--- START ---

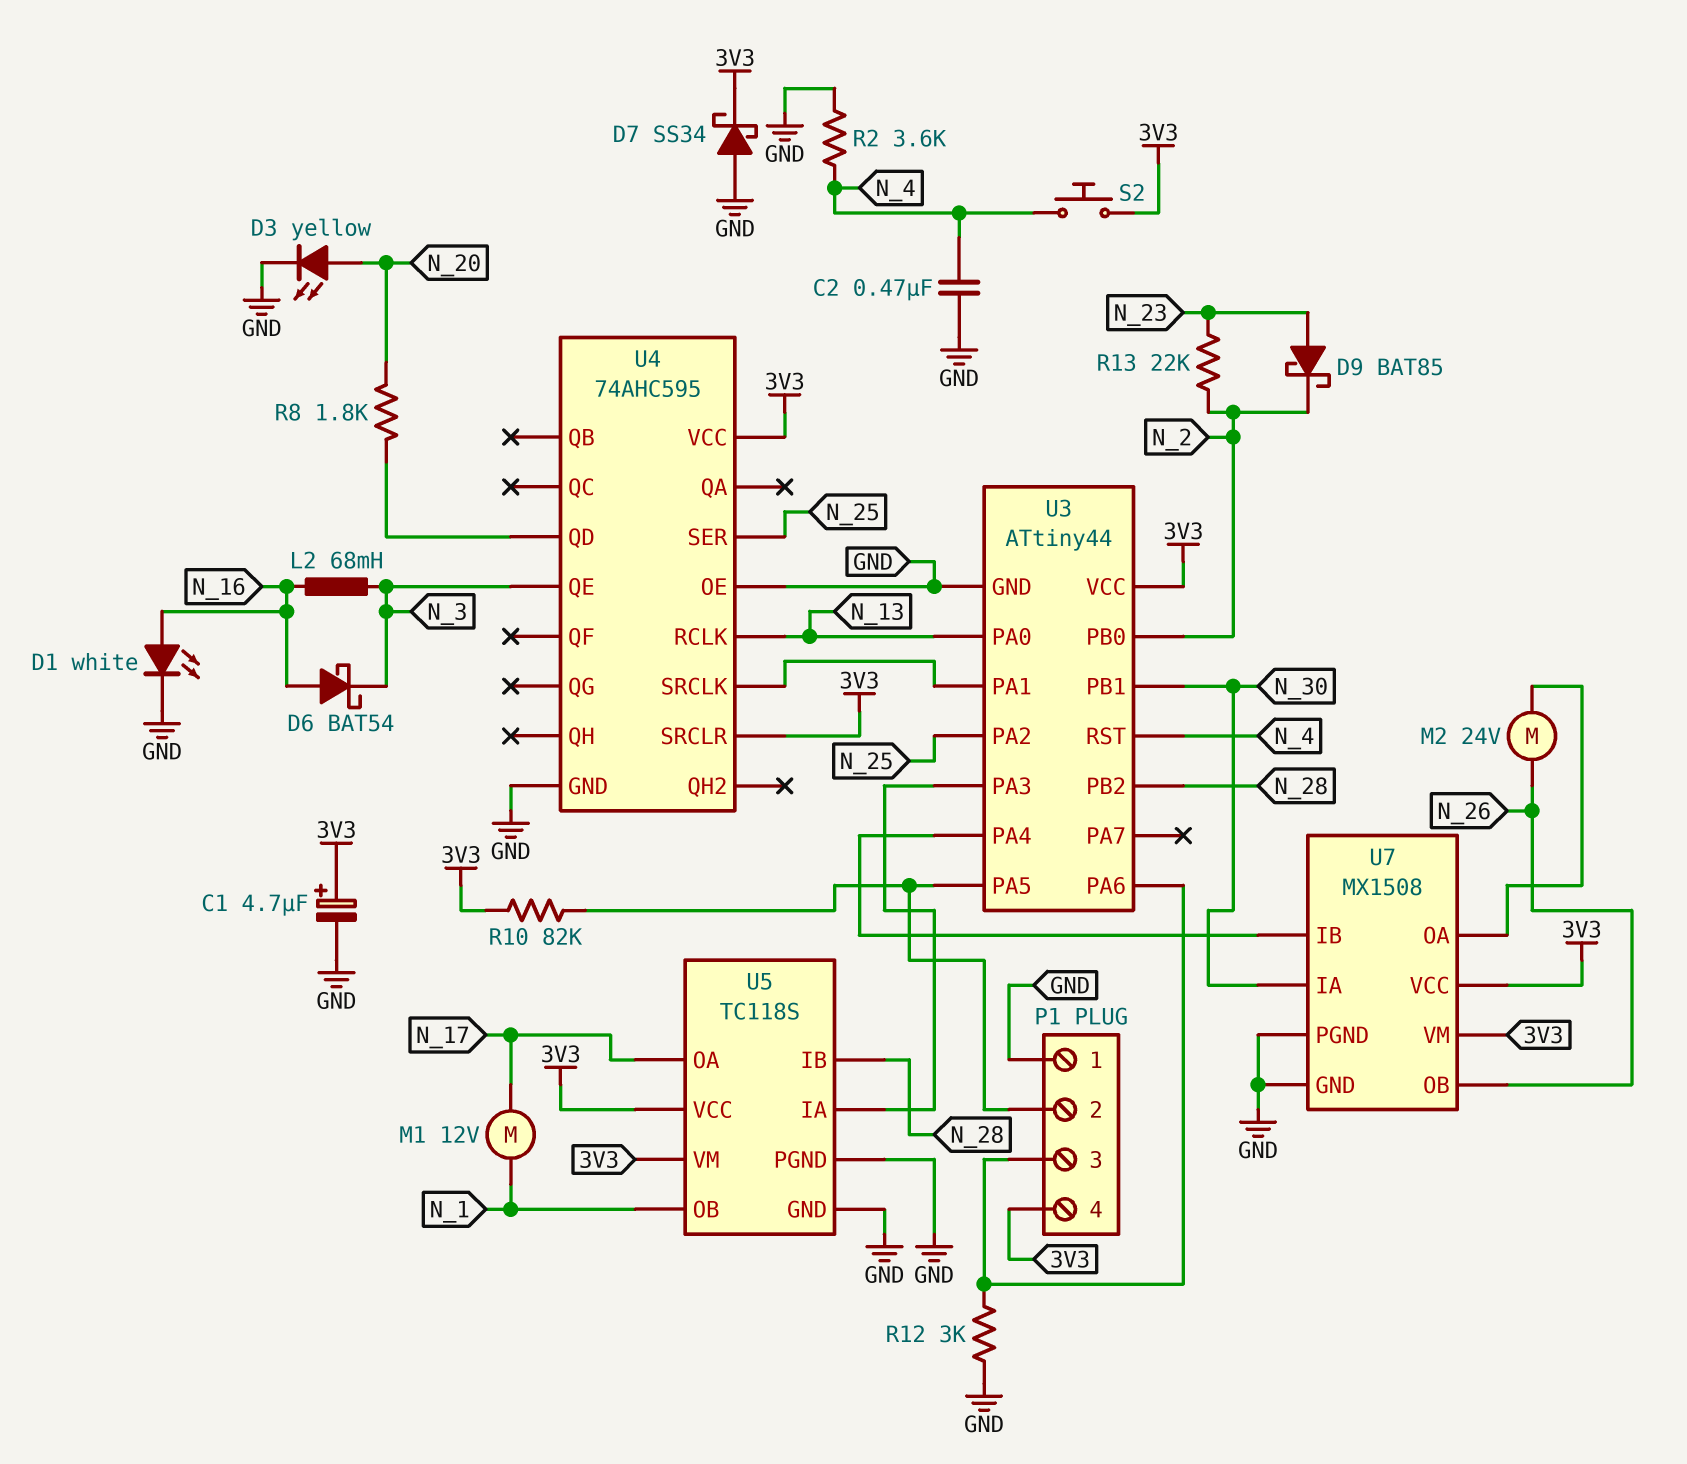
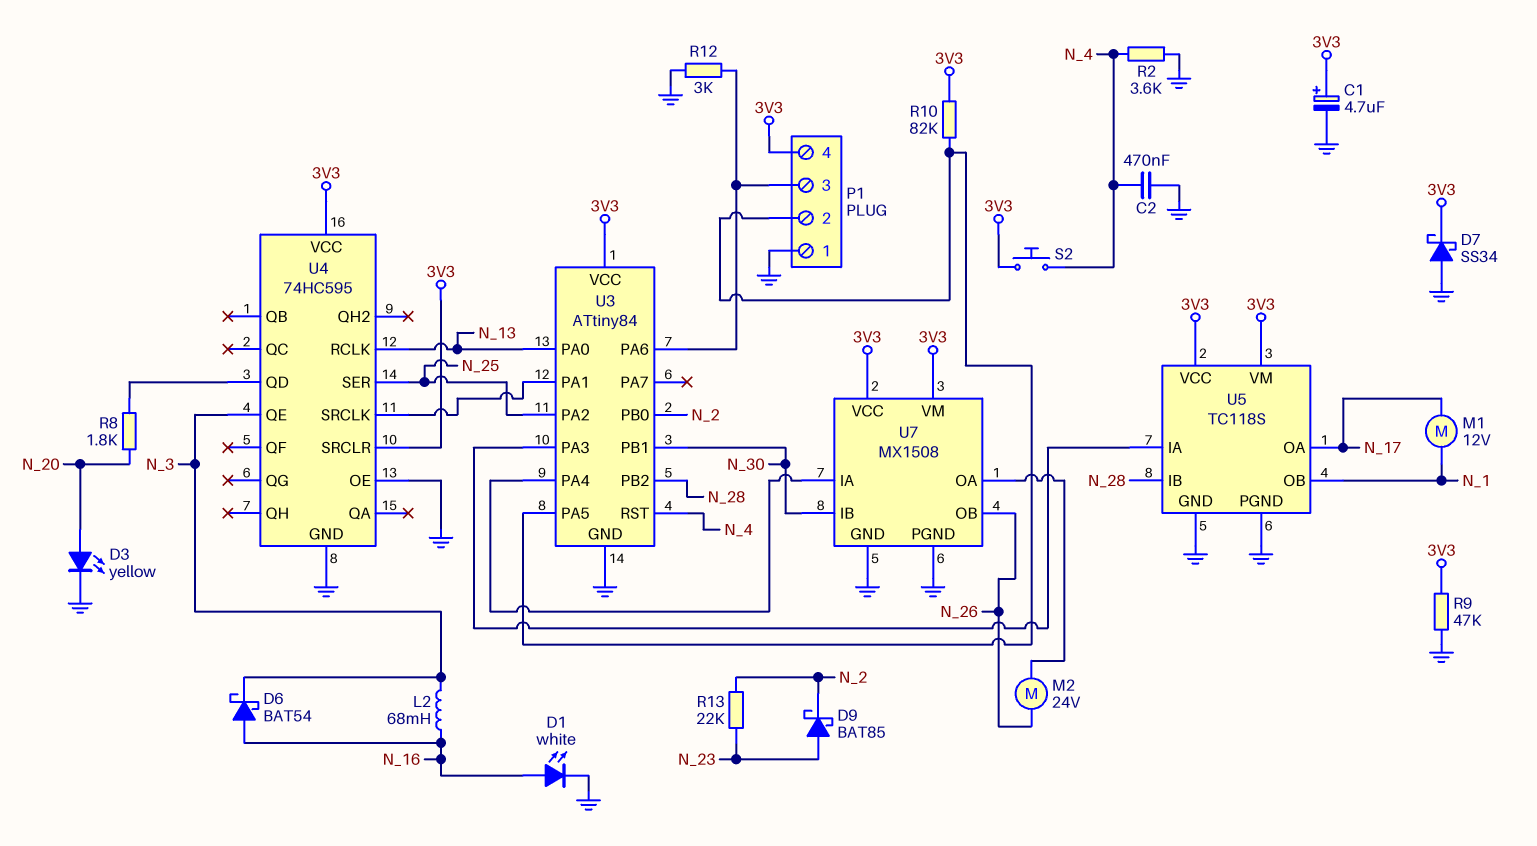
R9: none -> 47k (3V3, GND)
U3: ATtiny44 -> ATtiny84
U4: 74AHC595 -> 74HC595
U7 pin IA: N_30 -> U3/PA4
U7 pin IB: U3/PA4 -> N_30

--- END ---

**Problem description**: Only the lines from the one containing "U4: 74AHC595 -> 74HC595" through the end of the material should be copied, exactly as they stand; please keep both ends.

**Response**:
U4: 74AHC595 -> 74HC595
U7 pin IA: N_30 -> U3/PA4
U7 pin IB: U3/PA4 -> N_30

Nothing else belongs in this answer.